[Objective] Pull out every line of the listing that contains the word "triangle", and copy each of those lines unchanged.
— BEGIN —
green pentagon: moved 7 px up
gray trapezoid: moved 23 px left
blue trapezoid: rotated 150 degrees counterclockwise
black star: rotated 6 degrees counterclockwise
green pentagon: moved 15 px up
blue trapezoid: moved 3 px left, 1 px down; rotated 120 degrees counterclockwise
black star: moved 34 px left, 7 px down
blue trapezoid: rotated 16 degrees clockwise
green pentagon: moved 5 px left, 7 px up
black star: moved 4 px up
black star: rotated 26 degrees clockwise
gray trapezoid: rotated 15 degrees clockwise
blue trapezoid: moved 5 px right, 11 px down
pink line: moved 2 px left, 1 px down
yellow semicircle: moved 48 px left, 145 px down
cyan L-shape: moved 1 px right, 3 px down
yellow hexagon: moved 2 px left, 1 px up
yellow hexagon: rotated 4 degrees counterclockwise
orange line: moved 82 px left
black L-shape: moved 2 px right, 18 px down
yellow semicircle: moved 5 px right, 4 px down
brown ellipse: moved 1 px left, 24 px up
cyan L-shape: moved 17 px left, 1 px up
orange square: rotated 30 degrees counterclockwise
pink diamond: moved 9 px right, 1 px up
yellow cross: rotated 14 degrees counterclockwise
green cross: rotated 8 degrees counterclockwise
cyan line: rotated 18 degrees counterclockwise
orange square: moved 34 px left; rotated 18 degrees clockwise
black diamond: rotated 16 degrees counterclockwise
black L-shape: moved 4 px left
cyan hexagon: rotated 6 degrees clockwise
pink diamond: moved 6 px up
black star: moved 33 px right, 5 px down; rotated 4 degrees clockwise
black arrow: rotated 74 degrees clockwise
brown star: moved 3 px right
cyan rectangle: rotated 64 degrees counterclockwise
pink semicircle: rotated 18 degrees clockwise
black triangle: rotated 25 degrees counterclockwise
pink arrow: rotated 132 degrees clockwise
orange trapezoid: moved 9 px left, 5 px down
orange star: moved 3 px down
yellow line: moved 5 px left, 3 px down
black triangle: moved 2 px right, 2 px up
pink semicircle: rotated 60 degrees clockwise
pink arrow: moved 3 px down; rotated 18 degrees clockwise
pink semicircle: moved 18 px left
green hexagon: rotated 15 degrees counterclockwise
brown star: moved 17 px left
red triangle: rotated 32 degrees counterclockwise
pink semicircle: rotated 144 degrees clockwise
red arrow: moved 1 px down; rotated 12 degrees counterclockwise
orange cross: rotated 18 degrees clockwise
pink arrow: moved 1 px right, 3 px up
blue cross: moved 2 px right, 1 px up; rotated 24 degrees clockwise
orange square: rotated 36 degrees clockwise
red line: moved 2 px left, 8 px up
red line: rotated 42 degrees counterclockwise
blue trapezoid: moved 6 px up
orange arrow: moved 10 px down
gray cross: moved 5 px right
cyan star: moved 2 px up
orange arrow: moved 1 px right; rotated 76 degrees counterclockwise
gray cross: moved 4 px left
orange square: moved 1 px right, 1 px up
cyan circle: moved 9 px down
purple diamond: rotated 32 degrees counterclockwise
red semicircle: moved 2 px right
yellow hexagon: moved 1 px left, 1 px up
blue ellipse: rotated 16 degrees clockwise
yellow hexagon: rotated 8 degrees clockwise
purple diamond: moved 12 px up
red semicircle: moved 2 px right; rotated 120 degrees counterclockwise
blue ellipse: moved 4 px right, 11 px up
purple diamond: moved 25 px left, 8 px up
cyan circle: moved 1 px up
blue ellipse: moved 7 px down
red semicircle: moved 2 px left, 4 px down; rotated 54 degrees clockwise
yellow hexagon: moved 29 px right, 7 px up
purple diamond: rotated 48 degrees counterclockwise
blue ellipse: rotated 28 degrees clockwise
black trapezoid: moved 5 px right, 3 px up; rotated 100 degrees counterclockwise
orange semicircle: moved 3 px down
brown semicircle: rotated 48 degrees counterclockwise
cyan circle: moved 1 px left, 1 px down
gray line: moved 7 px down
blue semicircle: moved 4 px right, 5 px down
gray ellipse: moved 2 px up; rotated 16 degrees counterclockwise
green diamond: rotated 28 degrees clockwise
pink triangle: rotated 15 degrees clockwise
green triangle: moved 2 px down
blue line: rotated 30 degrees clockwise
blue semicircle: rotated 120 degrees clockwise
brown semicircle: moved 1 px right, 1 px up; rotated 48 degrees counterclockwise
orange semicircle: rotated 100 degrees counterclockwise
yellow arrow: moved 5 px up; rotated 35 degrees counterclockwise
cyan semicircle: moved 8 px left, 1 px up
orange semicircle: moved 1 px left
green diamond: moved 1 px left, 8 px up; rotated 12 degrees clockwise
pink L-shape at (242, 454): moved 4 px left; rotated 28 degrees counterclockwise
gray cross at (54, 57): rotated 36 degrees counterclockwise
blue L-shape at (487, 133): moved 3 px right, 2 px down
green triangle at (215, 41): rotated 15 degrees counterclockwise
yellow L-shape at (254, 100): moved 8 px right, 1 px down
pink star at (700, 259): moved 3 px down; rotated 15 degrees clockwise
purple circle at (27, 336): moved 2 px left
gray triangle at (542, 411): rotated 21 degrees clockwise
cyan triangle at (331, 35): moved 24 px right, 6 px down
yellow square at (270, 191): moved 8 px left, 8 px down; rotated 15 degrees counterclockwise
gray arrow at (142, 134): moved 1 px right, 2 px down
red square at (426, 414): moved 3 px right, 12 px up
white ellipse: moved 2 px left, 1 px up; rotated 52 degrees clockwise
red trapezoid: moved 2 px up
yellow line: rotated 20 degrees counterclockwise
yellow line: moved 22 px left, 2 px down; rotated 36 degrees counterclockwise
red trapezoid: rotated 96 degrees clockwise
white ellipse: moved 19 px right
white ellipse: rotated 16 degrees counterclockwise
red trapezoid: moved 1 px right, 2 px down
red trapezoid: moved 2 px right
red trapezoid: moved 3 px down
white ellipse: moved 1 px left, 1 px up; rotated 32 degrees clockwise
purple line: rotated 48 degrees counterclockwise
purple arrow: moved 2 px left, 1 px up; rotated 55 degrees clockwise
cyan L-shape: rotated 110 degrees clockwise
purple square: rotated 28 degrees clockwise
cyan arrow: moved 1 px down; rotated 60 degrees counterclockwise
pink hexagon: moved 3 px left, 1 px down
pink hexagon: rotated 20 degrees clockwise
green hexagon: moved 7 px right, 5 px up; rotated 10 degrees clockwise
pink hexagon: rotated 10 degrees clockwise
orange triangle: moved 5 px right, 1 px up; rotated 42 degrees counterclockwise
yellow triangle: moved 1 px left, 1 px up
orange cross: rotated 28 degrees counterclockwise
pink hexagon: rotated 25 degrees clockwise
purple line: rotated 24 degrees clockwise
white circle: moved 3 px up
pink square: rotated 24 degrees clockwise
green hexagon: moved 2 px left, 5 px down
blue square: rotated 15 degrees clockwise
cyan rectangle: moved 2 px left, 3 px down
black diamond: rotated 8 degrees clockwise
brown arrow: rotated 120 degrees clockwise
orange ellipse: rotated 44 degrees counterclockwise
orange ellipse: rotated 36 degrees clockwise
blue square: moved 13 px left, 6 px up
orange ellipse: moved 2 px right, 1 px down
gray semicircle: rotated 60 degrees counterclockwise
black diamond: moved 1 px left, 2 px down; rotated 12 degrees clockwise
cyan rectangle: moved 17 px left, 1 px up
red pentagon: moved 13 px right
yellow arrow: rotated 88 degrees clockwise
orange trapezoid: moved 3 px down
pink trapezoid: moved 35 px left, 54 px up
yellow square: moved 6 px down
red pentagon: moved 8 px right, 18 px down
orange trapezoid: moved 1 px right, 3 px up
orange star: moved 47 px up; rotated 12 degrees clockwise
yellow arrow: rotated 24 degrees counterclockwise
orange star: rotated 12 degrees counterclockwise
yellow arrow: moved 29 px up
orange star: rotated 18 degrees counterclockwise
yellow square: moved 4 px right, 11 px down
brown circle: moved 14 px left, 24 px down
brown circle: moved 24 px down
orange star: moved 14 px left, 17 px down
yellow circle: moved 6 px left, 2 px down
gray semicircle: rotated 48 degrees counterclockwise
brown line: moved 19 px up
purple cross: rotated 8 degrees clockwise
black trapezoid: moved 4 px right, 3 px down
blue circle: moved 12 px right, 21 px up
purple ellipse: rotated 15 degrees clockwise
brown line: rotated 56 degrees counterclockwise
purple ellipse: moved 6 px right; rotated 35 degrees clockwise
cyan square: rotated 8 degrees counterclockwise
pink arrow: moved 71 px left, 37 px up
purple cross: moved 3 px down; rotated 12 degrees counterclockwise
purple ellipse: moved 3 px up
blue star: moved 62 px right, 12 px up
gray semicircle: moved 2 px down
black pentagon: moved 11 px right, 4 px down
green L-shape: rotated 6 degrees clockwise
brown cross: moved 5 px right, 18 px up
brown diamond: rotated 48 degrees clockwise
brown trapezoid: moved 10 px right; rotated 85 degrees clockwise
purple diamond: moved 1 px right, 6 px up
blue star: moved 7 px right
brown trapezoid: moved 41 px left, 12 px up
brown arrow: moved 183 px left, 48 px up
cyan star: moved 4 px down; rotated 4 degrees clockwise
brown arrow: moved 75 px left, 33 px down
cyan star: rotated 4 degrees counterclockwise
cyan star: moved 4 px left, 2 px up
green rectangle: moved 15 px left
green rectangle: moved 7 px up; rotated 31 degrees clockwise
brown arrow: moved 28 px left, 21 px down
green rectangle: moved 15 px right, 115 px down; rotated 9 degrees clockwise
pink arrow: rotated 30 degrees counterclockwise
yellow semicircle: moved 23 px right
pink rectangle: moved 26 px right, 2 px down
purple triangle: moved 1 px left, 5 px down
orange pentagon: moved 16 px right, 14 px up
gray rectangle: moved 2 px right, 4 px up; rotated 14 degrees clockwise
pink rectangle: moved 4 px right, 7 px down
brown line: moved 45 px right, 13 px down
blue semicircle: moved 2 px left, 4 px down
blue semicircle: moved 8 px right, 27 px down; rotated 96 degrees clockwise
— END —
[Full response]
black triangle: rotated 25 degrees counterclockwise
black triangle: moved 2 px right, 2 px up
red triangle: rotated 32 degrees counterclockwise
pink triangle: rotated 15 degrees clockwise
green triangle: moved 2 px down
green triangle at (215, 41): rotated 15 degrees counterclockwise
gray triangle at (542, 411): rotated 21 degrees clockwise
cyan triangle at (331, 35): moved 24 px right, 6 px down
orange triangle: moved 5 px right, 1 px up; rotated 42 degrees counterclockwise
yellow triangle: moved 1 px left, 1 px up
purple triangle: moved 1 px left, 5 px down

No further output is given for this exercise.